==== WORKING DATA ====
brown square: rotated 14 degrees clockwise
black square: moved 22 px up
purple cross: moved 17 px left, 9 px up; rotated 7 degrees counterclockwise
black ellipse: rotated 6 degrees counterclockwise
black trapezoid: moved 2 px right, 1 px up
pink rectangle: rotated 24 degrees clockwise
====
==== WORKING DATA ====
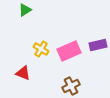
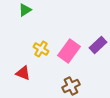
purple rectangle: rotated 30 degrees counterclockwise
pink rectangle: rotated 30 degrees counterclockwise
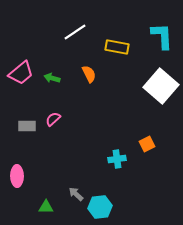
====
==== WORKING DATA ====
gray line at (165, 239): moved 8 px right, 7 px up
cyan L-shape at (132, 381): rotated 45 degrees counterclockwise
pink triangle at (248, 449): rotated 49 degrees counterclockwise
====
## GOAL OF THE EXERCISE
Locate each line in the entries that contains the string "purple", matching case exactly, and copy those lines.

## OUTPUT OF THE TASK
purple cross: moved 17 px left, 9 px up; rotated 7 degrees counterclockwise
purple rectangle: rotated 30 degrees counterclockwise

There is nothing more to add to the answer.